INSTRUCTIONS FOR THE TASK:
Any pictures in the records below should be skipped; write out everything else exactly.

EXTRACTED ENTRIES:
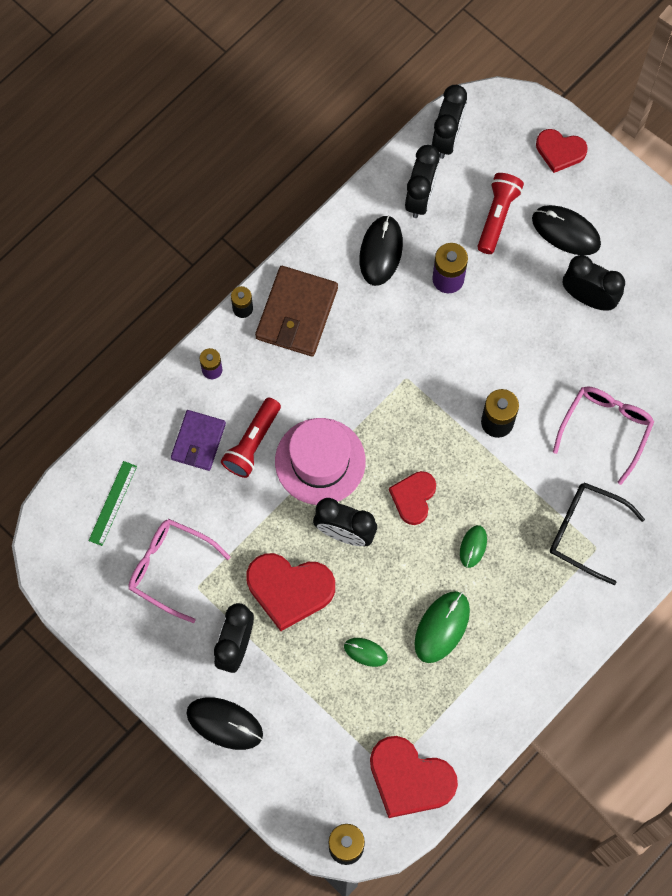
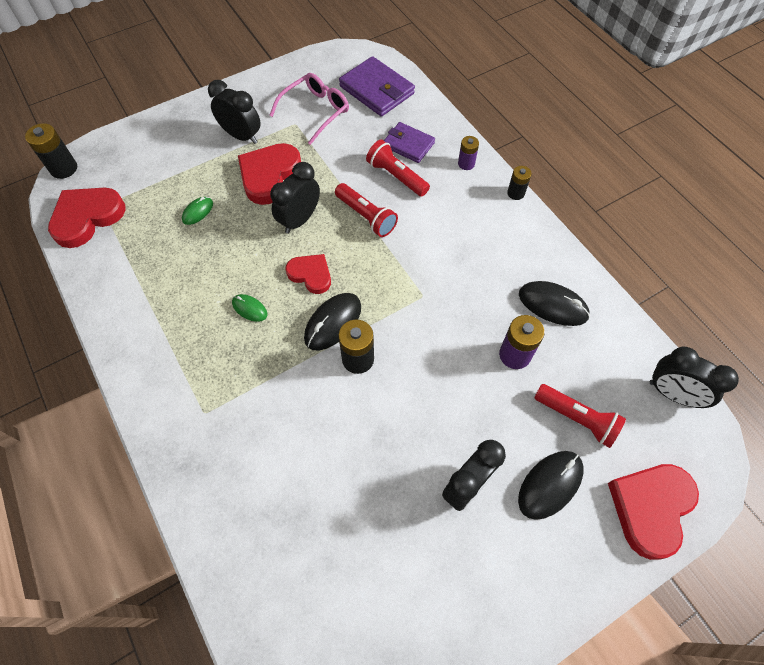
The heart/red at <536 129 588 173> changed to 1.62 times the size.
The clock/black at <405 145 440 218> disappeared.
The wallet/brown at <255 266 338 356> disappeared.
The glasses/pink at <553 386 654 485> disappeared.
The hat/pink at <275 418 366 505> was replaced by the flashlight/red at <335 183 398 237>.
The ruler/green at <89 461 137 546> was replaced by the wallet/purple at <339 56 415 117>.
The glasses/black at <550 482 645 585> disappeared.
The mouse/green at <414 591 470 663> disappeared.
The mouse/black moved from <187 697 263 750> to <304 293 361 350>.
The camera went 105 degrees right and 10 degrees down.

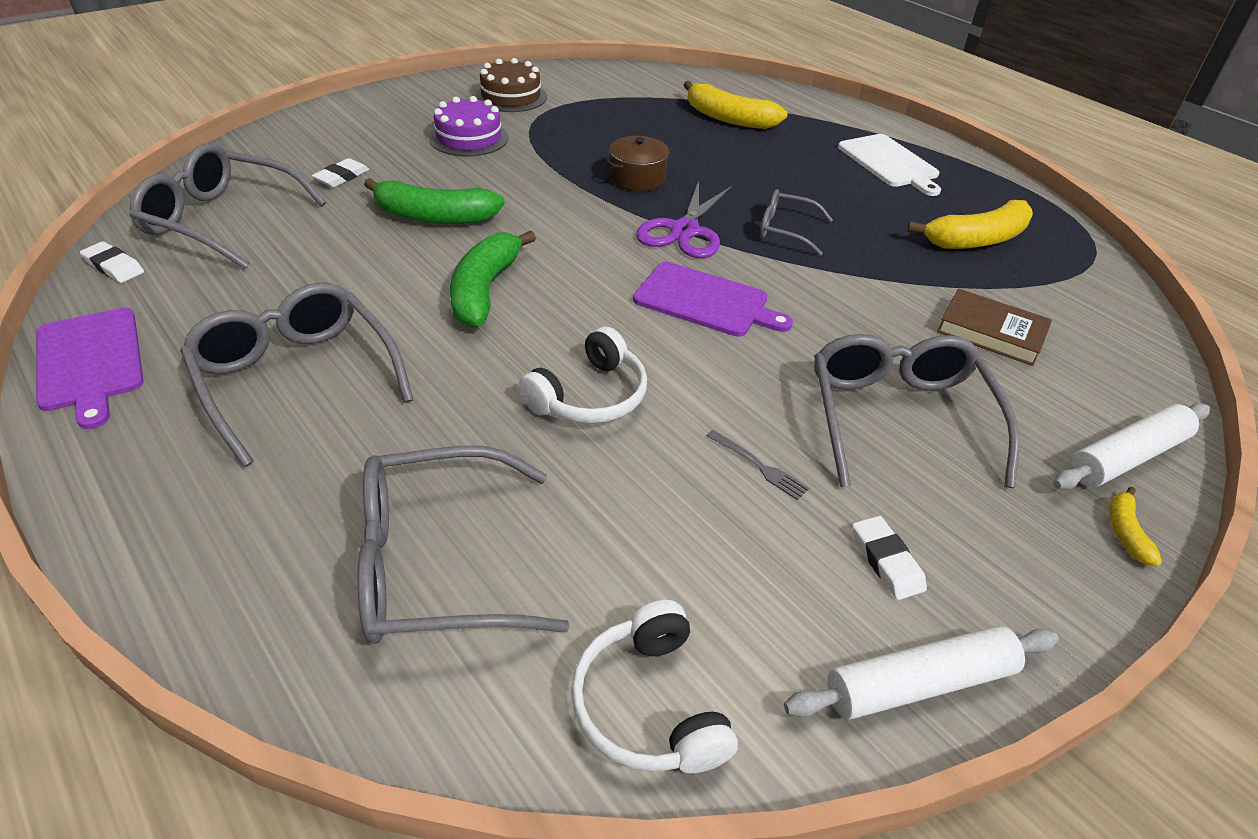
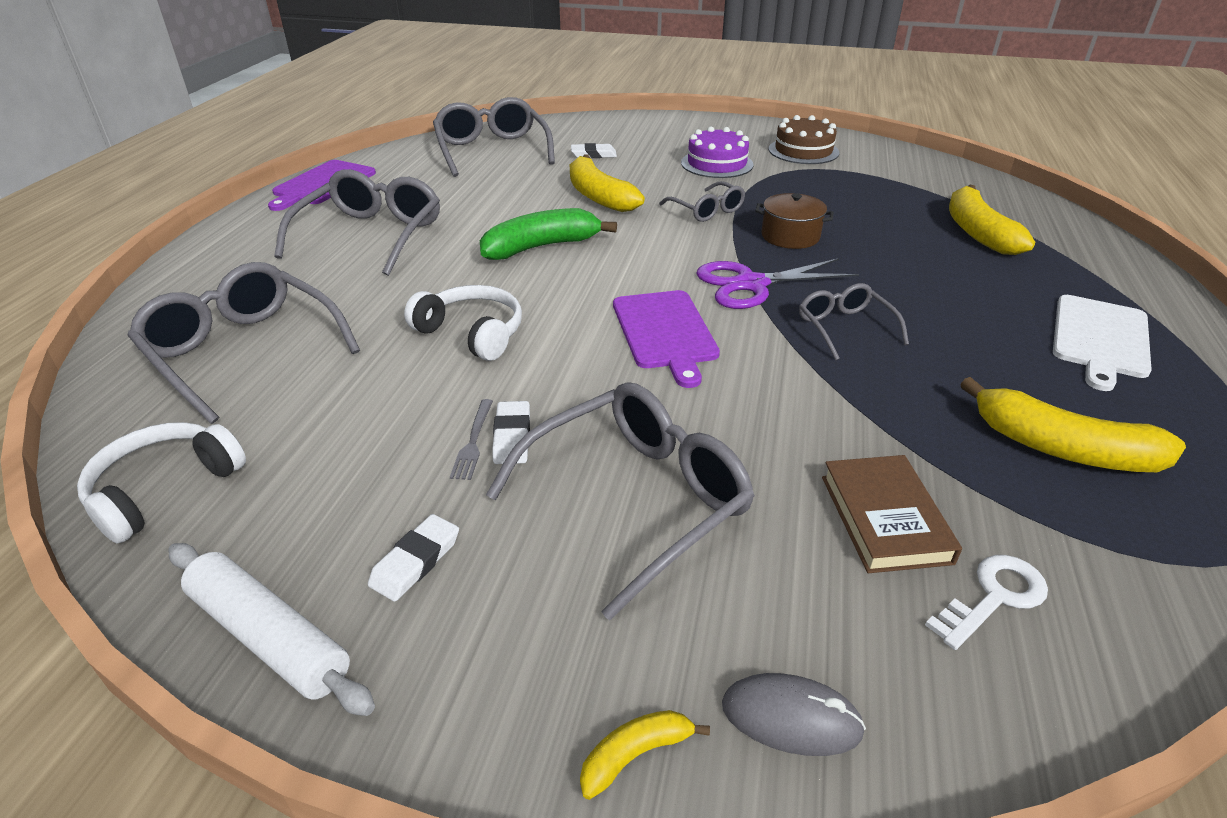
The banana/green at <364 178 505 224> became the banana/yellow at <570 154 645 212>.
The eraser/white moved from <80 241 144 283> to <492 401 530 464>.
The headphones/white at <519 327 647 424> turned 150 degrees counterclockwise.
The rolling pin/white at <1053 403 1210 490> was replaced by the mouse/grey at <722 673 866 756>.
The glasses/grey at <659 181 745 222> appeared.
The key/white at <925 555 1048 650> appeared.
The camera went 55 degrees right and 5 degrees down.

RESULT FOR THIS EXERCISE:
The heart/red at <536 129 588 173> changed to 1.62 times the size.
The clock/black at <405 145 440 218> disappeared.
The wallet/brown at <255 266 338 356> disappeared.
The glasses/pink at <553 386 654 485> disappeared.
The hat/pink at <275 418 366 505> was replaced by the flashlight/red at <335 183 398 237>.
The ruler/green at <89 461 137 546> was replaced by the wallet/purple at <339 56 415 117>.
The glasses/black at <550 482 645 585> disappeared.
The mouse/green at <414 591 470 663> disappeared.
The mouse/black moved from <187 697 263 750> to <304 293 361 350>.
The camera went 105 degrees right and 10 degrees down.

The banana/green at <364 178 505 224> became the banana/yellow at <570 154 645 212>.
The eraser/white moved from <80 241 144 283> to <492 401 530 464>.
The headphones/white at <519 327 647 424> turned 150 degrees counterclockwise.
The rolling pin/white at <1053 403 1210 490> was replaced by the mouse/grey at <722 673 866 756>.
The glasses/grey at <659 181 745 222> appeared.
The key/white at <925 555 1048 650> appeared.
The camera went 55 degrees right and 5 degrees down.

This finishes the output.